-- GIVEN RECORDS follows --

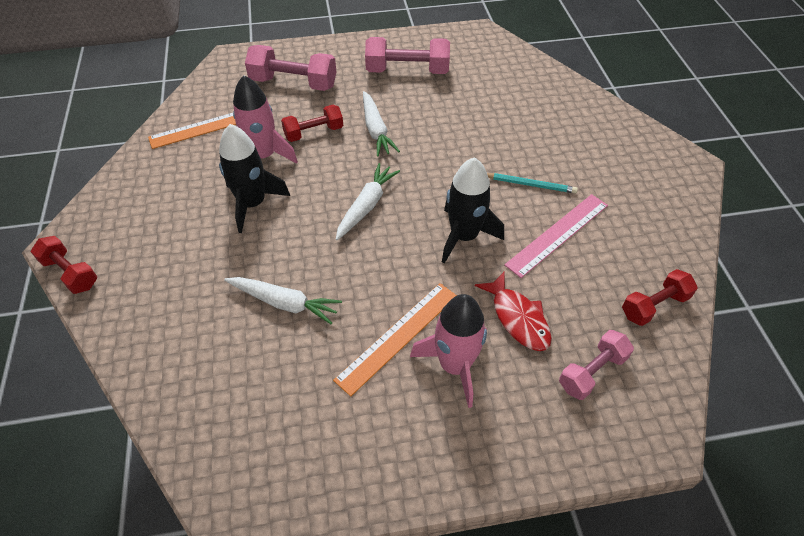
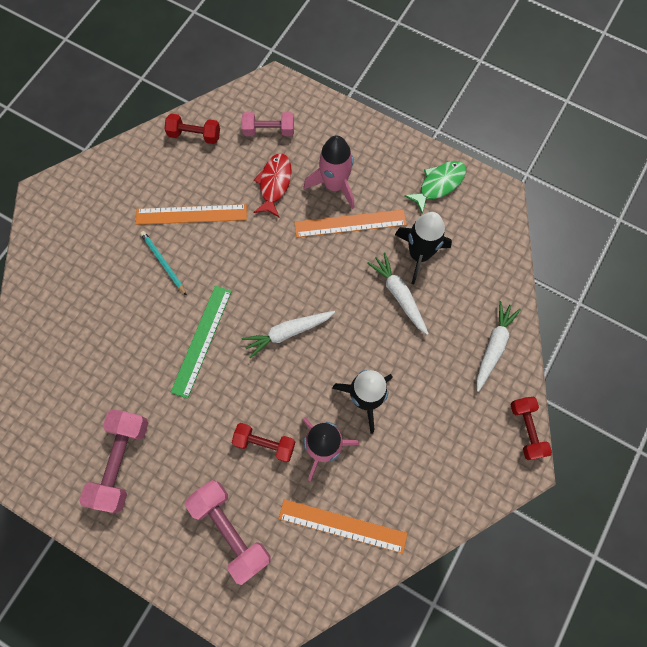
camera: 140 degrees left, 20 degrees up
(330, 465) = (439, 184): none -> green fish
(376, 130) = (215, 406): white carrot -> white carrot (493, 346)
(407, 71) = (121, 462): pink dumbbell -> pink dumbbell turned 60 degrees clockwise
(433, 158) = (202, 340): none -> green ruler
(464, 236) = (249, 258): black rocket -> black rocket (419, 254)
(558, 234) = (191, 214): pink ruler -> orange ruler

-- GIVEN RECORDS concluded --

Copy the records exactly as they appear, excluding images.

REPLY:
camera: 140 degrees left, 20 degrees up
(330, 465) = (439, 184): none -> green fish
(376, 130) = (215, 406): white carrot -> white carrot (493, 346)
(407, 71) = (121, 462): pink dumbbell -> pink dumbbell turned 60 degrees clockwise
(433, 158) = (202, 340): none -> green ruler
(464, 236) = (249, 258): black rocket -> black rocket (419, 254)
(558, 234) = (191, 214): pink ruler -> orange ruler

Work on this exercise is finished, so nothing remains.